**EXCERPTED RECORDS**
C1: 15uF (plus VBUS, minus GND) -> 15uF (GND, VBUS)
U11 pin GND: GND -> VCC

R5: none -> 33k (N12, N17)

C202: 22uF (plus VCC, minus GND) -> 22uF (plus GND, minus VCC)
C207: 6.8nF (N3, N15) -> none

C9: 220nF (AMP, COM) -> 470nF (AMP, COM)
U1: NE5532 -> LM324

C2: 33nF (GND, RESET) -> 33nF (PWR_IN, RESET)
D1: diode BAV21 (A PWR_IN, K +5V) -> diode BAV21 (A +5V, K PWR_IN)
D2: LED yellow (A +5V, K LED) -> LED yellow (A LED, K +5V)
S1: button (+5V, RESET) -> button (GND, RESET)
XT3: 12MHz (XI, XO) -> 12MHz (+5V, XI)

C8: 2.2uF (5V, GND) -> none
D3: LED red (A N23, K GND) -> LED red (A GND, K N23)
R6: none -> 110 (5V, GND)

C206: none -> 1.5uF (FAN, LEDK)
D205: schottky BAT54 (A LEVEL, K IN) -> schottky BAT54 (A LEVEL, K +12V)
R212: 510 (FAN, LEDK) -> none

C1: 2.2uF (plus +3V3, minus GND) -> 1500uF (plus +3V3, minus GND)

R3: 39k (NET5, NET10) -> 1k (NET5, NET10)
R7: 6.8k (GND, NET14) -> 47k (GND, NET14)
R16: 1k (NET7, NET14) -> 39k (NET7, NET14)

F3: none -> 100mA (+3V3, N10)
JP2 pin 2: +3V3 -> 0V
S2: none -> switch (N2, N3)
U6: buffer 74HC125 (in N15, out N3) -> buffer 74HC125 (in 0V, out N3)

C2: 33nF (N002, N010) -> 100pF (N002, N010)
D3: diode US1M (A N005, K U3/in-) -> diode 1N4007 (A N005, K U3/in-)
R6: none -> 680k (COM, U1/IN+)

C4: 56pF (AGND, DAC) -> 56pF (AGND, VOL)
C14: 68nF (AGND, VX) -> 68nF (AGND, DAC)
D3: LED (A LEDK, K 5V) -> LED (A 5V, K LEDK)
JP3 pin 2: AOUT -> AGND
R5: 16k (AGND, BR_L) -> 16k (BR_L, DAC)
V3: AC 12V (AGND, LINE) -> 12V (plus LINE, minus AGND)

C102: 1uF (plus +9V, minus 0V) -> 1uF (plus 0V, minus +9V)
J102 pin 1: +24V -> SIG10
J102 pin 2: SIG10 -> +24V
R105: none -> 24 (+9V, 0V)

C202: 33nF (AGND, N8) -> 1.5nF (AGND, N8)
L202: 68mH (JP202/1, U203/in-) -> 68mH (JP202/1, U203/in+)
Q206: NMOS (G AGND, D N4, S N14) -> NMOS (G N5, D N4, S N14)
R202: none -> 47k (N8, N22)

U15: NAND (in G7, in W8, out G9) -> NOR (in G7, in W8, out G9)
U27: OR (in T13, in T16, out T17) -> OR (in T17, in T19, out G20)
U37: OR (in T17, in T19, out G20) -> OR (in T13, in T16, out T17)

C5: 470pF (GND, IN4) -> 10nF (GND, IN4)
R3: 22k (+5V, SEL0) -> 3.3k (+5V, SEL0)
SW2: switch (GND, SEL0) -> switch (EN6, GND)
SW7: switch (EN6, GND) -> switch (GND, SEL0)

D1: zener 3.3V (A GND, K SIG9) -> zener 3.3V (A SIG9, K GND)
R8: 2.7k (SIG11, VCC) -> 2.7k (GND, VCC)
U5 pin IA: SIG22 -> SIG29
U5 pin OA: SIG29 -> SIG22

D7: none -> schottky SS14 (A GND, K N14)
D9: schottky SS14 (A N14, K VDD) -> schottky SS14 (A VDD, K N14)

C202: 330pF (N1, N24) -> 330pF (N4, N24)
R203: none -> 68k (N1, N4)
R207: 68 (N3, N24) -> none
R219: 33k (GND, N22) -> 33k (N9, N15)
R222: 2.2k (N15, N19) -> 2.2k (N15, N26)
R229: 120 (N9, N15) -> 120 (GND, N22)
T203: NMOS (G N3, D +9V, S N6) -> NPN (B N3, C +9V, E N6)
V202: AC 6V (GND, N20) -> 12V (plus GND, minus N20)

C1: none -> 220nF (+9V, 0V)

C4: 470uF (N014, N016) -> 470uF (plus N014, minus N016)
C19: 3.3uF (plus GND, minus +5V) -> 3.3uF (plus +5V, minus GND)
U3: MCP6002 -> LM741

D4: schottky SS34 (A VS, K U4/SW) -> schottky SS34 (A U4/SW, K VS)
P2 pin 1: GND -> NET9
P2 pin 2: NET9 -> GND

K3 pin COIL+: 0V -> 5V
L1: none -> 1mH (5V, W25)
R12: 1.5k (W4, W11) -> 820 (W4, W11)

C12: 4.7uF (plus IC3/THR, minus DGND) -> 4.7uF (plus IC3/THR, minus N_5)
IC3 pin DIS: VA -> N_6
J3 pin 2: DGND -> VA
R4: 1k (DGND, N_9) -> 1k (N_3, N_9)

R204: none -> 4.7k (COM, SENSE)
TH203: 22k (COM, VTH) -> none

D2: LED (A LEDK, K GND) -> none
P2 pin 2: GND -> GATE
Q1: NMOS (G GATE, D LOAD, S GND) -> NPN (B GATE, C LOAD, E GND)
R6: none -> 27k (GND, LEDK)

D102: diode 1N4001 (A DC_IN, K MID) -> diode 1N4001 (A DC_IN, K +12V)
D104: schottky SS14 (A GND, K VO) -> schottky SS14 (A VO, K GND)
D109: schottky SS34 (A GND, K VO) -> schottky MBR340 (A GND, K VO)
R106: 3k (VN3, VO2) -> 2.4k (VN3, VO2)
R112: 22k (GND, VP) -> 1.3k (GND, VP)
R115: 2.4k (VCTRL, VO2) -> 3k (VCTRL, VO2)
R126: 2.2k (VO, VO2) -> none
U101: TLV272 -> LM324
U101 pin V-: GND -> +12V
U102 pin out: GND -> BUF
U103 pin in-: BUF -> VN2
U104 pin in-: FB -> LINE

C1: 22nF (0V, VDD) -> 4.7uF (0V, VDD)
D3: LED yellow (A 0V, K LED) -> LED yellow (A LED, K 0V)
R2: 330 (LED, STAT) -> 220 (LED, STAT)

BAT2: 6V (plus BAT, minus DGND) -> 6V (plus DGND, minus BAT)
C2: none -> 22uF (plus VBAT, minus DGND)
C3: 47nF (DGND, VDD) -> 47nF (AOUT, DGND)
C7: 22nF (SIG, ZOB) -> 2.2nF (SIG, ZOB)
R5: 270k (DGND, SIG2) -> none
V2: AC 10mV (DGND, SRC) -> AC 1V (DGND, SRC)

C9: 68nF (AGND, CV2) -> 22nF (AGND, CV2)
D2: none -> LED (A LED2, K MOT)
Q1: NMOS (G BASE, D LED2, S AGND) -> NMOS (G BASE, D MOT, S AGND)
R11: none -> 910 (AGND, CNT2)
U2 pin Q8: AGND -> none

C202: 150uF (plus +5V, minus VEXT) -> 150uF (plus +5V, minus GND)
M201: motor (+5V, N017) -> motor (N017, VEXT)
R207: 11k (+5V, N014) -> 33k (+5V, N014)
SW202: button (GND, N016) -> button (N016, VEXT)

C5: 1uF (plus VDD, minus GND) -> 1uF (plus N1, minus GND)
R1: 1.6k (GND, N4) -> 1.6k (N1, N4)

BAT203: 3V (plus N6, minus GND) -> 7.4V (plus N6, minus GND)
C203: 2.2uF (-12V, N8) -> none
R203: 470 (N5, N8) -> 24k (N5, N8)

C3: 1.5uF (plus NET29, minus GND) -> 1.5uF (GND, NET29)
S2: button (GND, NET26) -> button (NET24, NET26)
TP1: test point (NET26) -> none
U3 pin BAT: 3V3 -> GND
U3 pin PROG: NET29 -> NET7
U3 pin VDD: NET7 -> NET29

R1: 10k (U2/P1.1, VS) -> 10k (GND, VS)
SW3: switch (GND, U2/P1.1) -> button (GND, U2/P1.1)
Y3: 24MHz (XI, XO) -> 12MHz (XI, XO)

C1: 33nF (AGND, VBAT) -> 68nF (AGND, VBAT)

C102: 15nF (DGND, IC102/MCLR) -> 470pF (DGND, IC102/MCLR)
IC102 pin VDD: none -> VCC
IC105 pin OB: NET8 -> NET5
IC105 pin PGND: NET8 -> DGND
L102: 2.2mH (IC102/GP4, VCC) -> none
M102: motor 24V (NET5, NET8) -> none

**WORK TO BE COMPLETED**
What are the lines from the one containing "U2 pin Q8: AGND -> none" through the end of the material? Reproduce them exactly, both ends included, with nothing added.

**WRITTEN REPLY**
U2 pin Q8: AGND -> none

C202: 150uF (plus +5V, minus VEXT) -> 150uF (plus +5V, minus GND)
M201: motor (+5V, N017) -> motor (N017, VEXT)
R207: 11k (+5V, N014) -> 33k (+5V, N014)
SW202: button (GND, N016) -> button (N016, VEXT)

C5: 1uF (plus VDD, minus GND) -> 1uF (plus N1, minus GND)
R1: 1.6k (GND, N4) -> 1.6k (N1, N4)

BAT203: 3V (plus N6, minus GND) -> 7.4V (plus N6, minus GND)
C203: 2.2uF (-12V, N8) -> none
R203: 470 (N5, N8) -> 24k (N5, N8)

C3: 1.5uF (plus NET29, minus GND) -> 1.5uF (GND, NET29)
S2: button (GND, NET26) -> button (NET24, NET26)
TP1: test point (NET26) -> none
U3 pin BAT: 3V3 -> GND
U3 pin PROG: NET29 -> NET7
U3 pin VDD: NET7 -> NET29

R1: 10k (U2/P1.1, VS) -> 10k (GND, VS)
SW3: switch (GND, U2/P1.1) -> button (GND, U2/P1.1)
Y3: 24MHz (XI, XO) -> 12MHz (XI, XO)

C1: 33nF (AGND, VBAT) -> 68nF (AGND, VBAT)

C102: 15nF (DGND, IC102/MCLR) -> 470pF (DGND, IC102/MCLR)
IC102 pin VDD: none -> VCC
IC105 pin OB: NET8 -> NET5
IC105 pin PGND: NET8 -> DGND
L102: 2.2mH (IC102/GP4, VCC) -> none
M102: motor 24V (NET5, NET8) -> none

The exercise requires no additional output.